§ **AIM OF THE EXERCISE**
Pictures excluded, copy all of the data below exactly.

§ **ENTRIES PROVIDED**
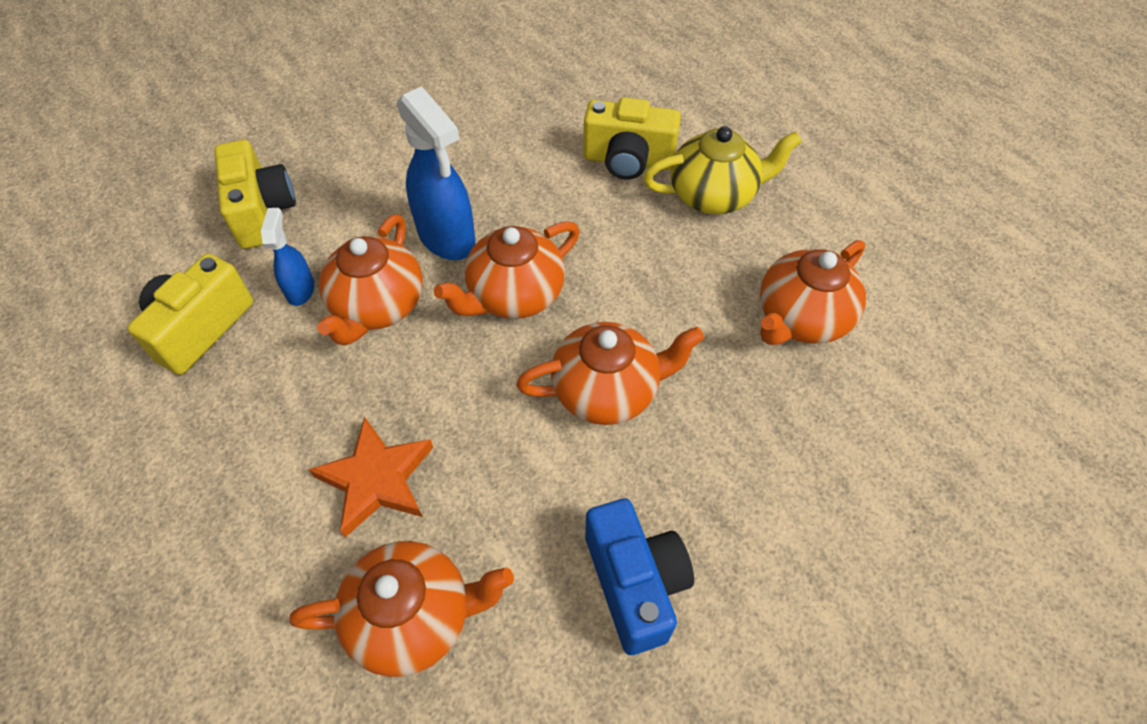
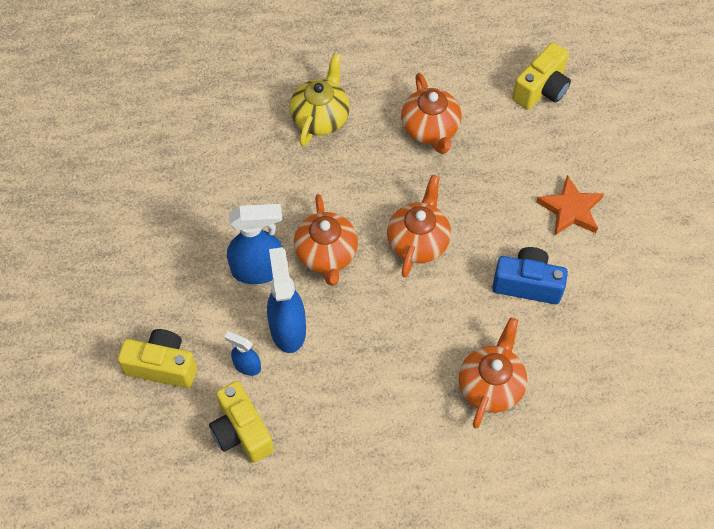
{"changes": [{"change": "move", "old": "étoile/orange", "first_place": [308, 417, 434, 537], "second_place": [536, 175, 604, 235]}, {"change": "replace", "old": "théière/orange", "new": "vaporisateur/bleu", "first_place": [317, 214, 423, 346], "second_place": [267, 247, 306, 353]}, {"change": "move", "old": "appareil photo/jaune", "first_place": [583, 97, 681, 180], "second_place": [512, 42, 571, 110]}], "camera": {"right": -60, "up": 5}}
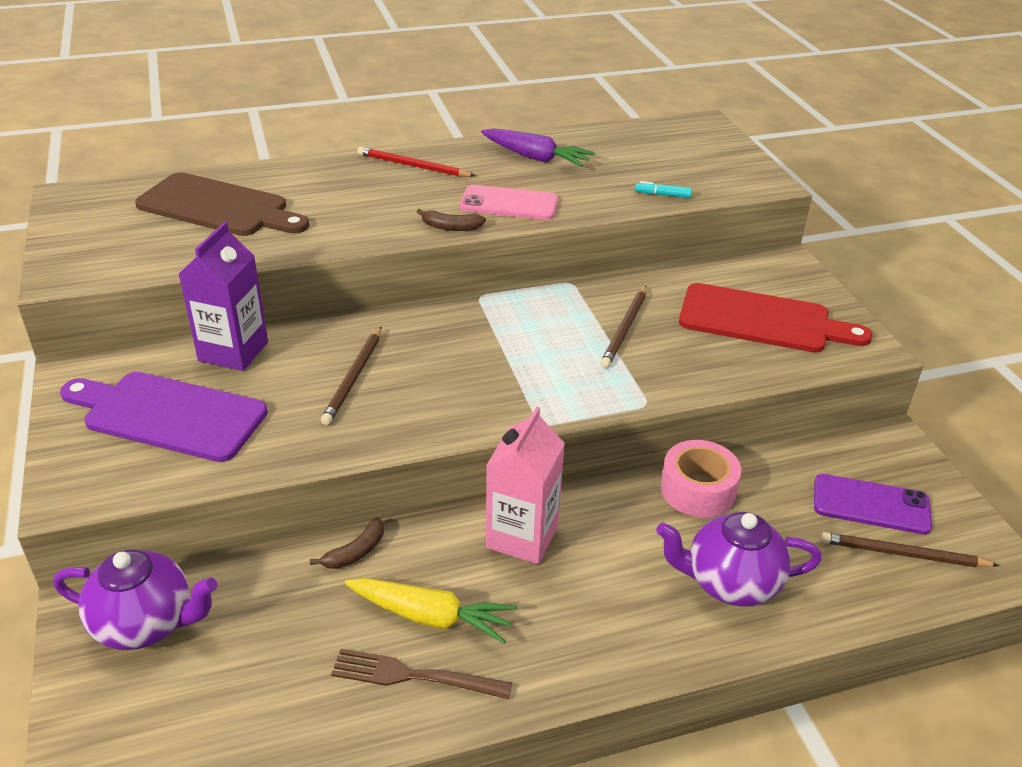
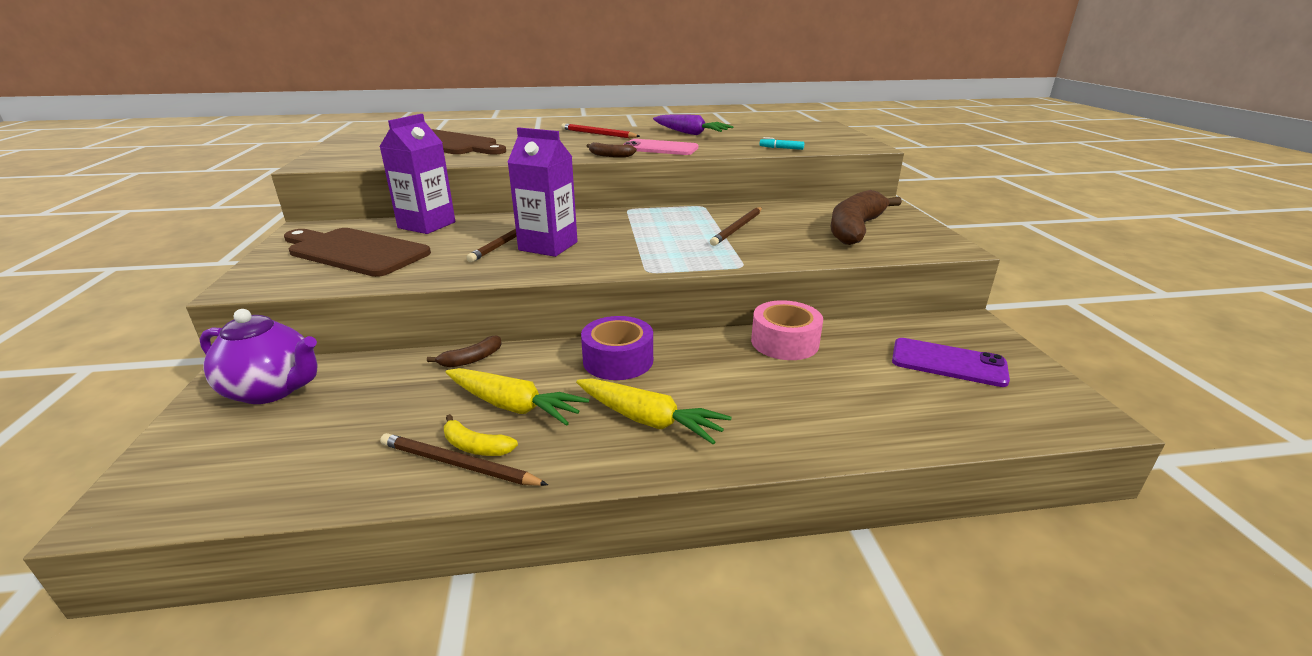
{"changes": [{"change": "recolor", "old": "planche à découper/violet", "new": "planche à découper/marron", "first_place": [60, 372, 268, 462], "second_place": [284, 228, 431, 277]}, {"change": "replace", "old": "fourchette/marron", "new": "banane/jaune", "first_place": [331, 649, 512, 699], "second_place": [444, 414, 518, 456]}, {"change": "replace", "old": "brique de lait/rose", "new": "ruban adhésif/violet", "first_place": [486, 407, 565, 564], "second_place": [581, 316, 653, 380]}, {"change": "delete", "old": "théière/violet", "first_place": [656, 512, 822, 607]}, {"change": "replace", "old": "planche à découper/rouge", "new": "banane/marron", "first_place": [679, 283, 873, 352], "second_place": [831, 190, 902, 245]}, {"change": "move", "old": "crayon/marron", "first_place": [820, 532, 999, 567], "second_place": [380, 433, 548, 486]}, {"change": "insert", "new": "brique de lait/violet", "second_place": [507, 127, 577, 257]}, {"change": "insert", "new": "carotte/jaune", "second_place": [576, 378, 731, 445]}], "camera": {"right": 10, "up": -10}}
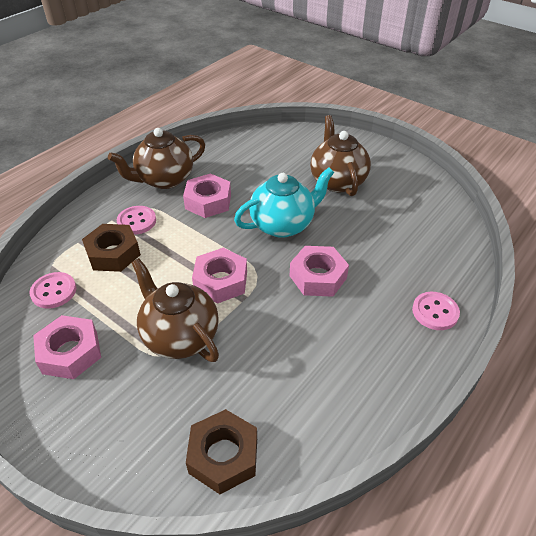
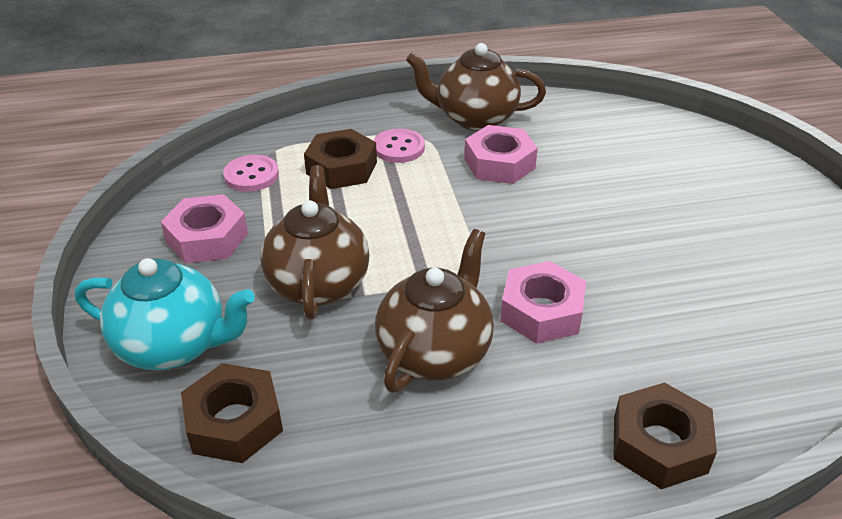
{"changes": [{"change": "delete", "old": "écrou/rose", "first_place": [192, 248, 247, 304]}, {"change": "move", "old": "théière/turquoise", "first_place": [234, 168, 334, 238], "second_place": [75, 258, 255, 370]}, {"change": "move", "old": "théière/marron", "first_place": [310, 115, 371, 196], "second_place": [375, 229, 494, 392]}, {"change": "replace", "old": "bouton/rose", "new": "écrou/marron", "first_place": [412, 292, 460, 330], "second_place": [614, 383, 717, 489]}], "camera": {"right": 40, "up": -5}}
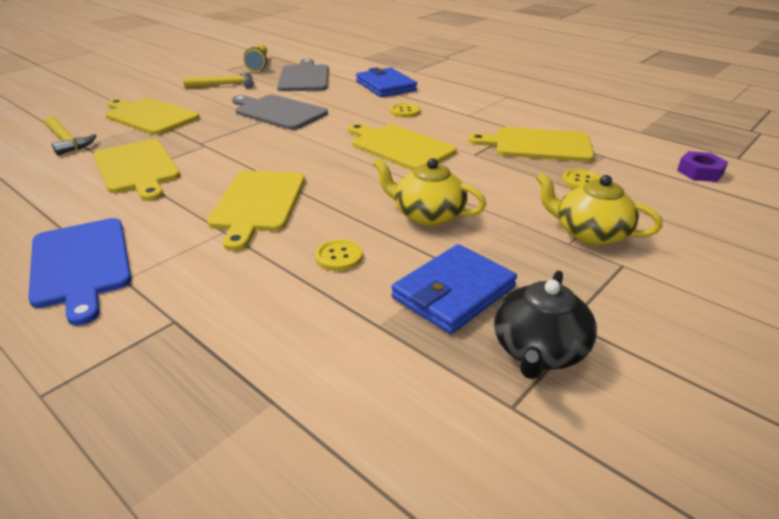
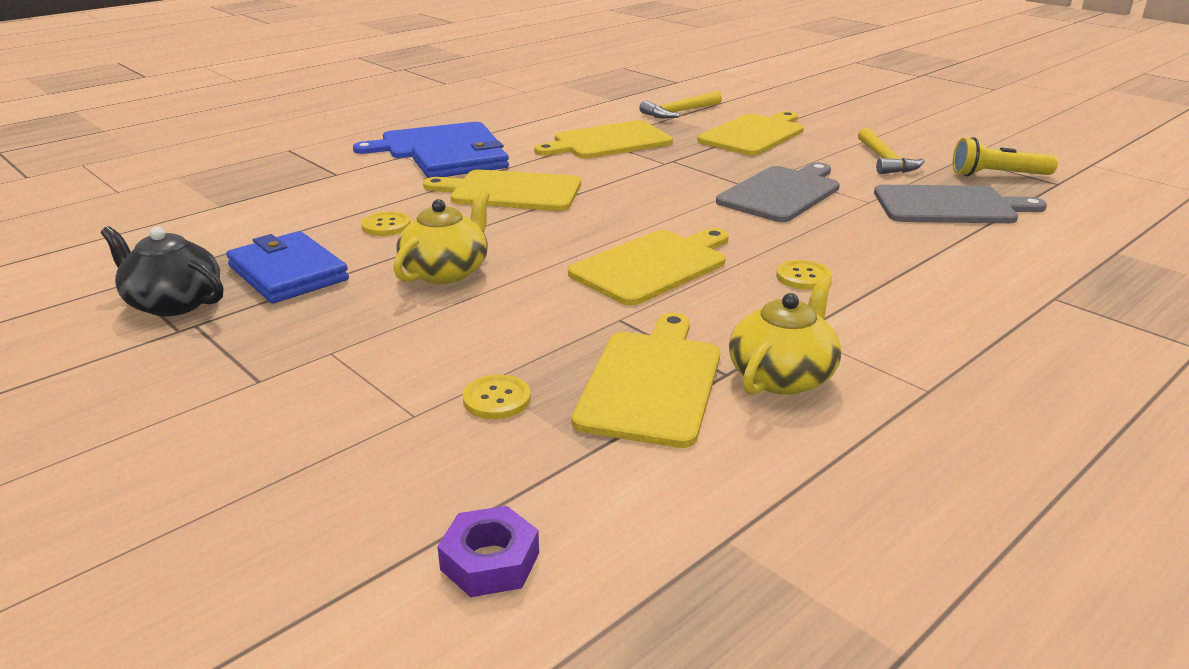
{"changes": [{"change": "move", "old": "portefeuille/bleu", "first_place": [356, 67, 417, 97], "second_place": [412, 137, 509, 178]}, {"change": "move", "old": "théière/jaune", "first_place": [536, 173, 662, 246], "second_place": [729, 276, 841, 395]}], "camera": {"right": 95, "up": -5}}
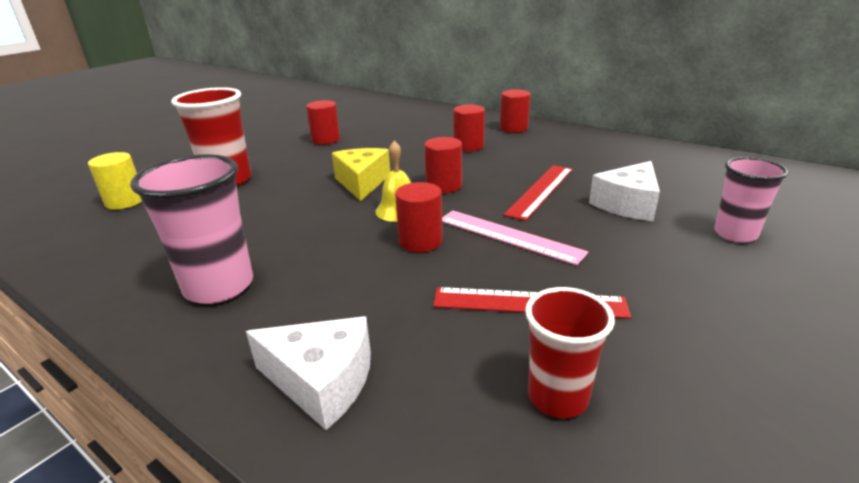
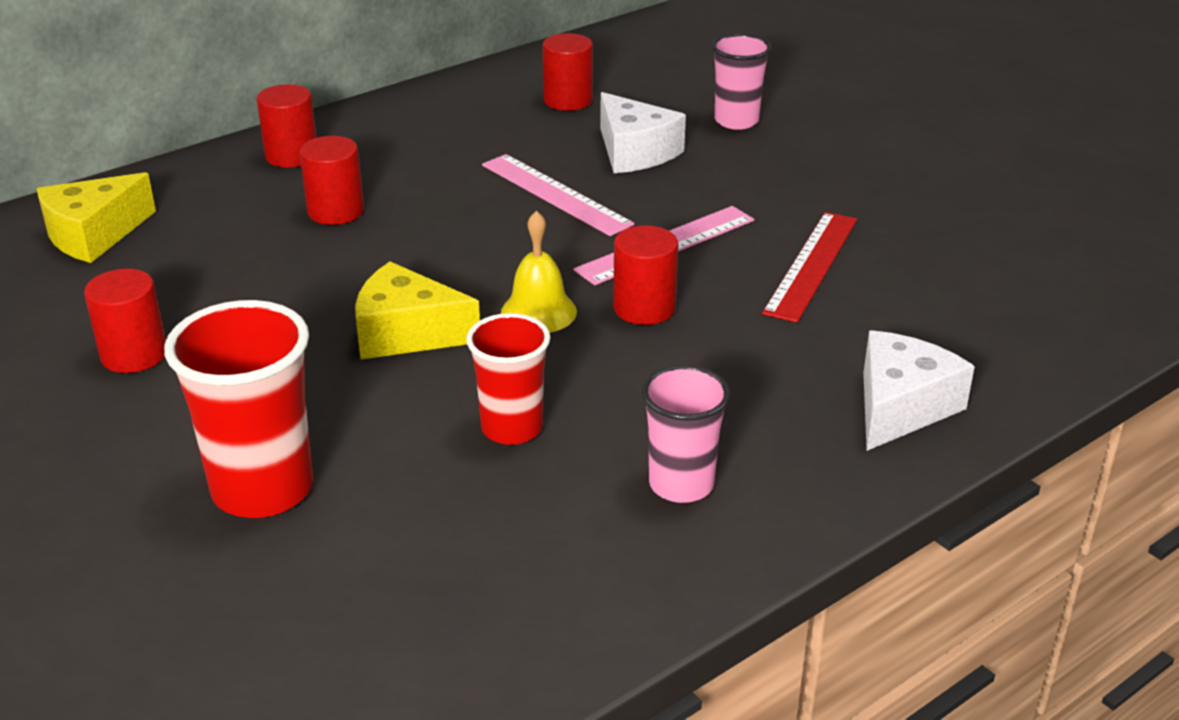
{"changes": [{"change": "delete", "old": "cylindre/jaune", "first_place": [88, 152, 142, 209]}, {"change": "resize", "old": "gobelet/rose", "first_place": [130, 154, 253, 304], "second_place": [642, 365, 730, 503], "factor": 0.64}, {"change": "move", "old": "cylindre/rouge", "first_place": [424, 137, 462, 193], "second_place": [542, 33, 593, 111]}, {"change": "recolor", "old": "règle/rouge", "new": "règle/rose", "first_place": [504, 165, 573, 221], "second_place": [482, 154, 635, 236]}, {"change": "move", "old": "gobelet/rouge", "first_place": [525, 287, 615, 418], "second_place": [466, 313, 551, 445]}, {"change": "insert", "new": "fromage/jaune", "second_place": [37, 172, 156, 263]}], "camera": {"right": -75, "up": 5}}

§ **SOLUTION TO THE EXERCISE**
{"changes": [{"change": "move", "old": "étoile/orange", "first_place": [308, 417, 434, 537], "second_place": [536, 175, 604, 235]}, {"change": "replace", "old": "théière/orange", "new": "vaporisateur/bleu", "first_place": [317, 214, 423, 346], "second_place": [267, 247, 306, 353]}, {"change": "move", "old": "appareil photo/jaune", "first_place": [583, 97, 681, 180], "second_place": [512, 42, 571, 110]}], "camera": {"right": -60, "up": 5}}
{"changes": [{"change": "recolor", "old": "planche à découper/violet", "new": "planche à découper/marron", "first_place": [60, 372, 268, 462], "second_place": [284, 228, 431, 277]}, {"change": "replace", "old": "fourchette/marron", "new": "banane/jaune", "first_place": [331, 649, 512, 699], "second_place": [444, 414, 518, 456]}, {"change": "replace", "old": "brique de lait/rose", "new": "ruban adhésif/violet", "first_place": [486, 407, 565, 564], "second_place": [581, 316, 653, 380]}, {"change": "delete", "old": "théière/violet", "first_place": [656, 512, 822, 607]}, {"change": "replace", "old": "planche à découper/rouge", "new": "banane/marron", "first_place": [679, 283, 873, 352], "second_place": [831, 190, 902, 245]}, {"change": "move", "old": "crayon/marron", "first_place": [820, 532, 999, 567], "second_place": [380, 433, 548, 486]}, {"change": "insert", "new": "brique de lait/violet", "second_place": [507, 127, 577, 257]}, {"change": "insert", "new": "carotte/jaune", "second_place": [576, 378, 731, 445]}], "camera": {"right": 10, "up": -10}}
{"changes": [{"change": "delete", "old": "écrou/rose", "first_place": [192, 248, 247, 304]}, {"change": "move", "old": "théière/turquoise", "first_place": [234, 168, 334, 238], "second_place": [75, 258, 255, 370]}, {"change": "move", "old": "théière/marron", "first_place": [310, 115, 371, 196], "second_place": [375, 229, 494, 392]}, {"change": "replace", "old": "bouton/rose", "new": "écrou/marron", "first_place": [412, 292, 460, 330], "second_place": [614, 383, 717, 489]}], "camera": {"right": 40, "up": -5}}
{"changes": [{"change": "move", "old": "portefeuille/bleu", "first_place": [356, 67, 417, 97], "second_place": [412, 137, 509, 178]}, {"change": "move", "old": "théière/jaune", "first_place": [536, 173, 662, 246], "second_place": [729, 276, 841, 395]}], "camera": {"right": 95, "up": -5}}
{"changes": [{"change": "delete", "old": "cylindre/jaune", "first_place": [88, 152, 142, 209]}, {"change": "resize", "old": "gobelet/rose", "first_place": [130, 154, 253, 304], "second_place": [642, 365, 730, 503], "factor": 0.64}, {"change": "move", "old": "cylindre/rouge", "first_place": [424, 137, 462, 193], "second_place": [542, 33, 593, 111]}, {"change": "recolor", "old": "règle/rouge", "new": "règle/rose", "first_place": [504, 165, 573, 221], "second_place": [482, 154, 635, 236]}, {"change": "move", "old": "gobelet/rouge", "first_place": [525, 287, 615, 418], "second_place": [466, 313, 551, 445]}, {"change": "insert", "new": "fromage/jaune", "second_place": [37, 172, 156, 263]}], "camera": {"right": -75, "up": 5}}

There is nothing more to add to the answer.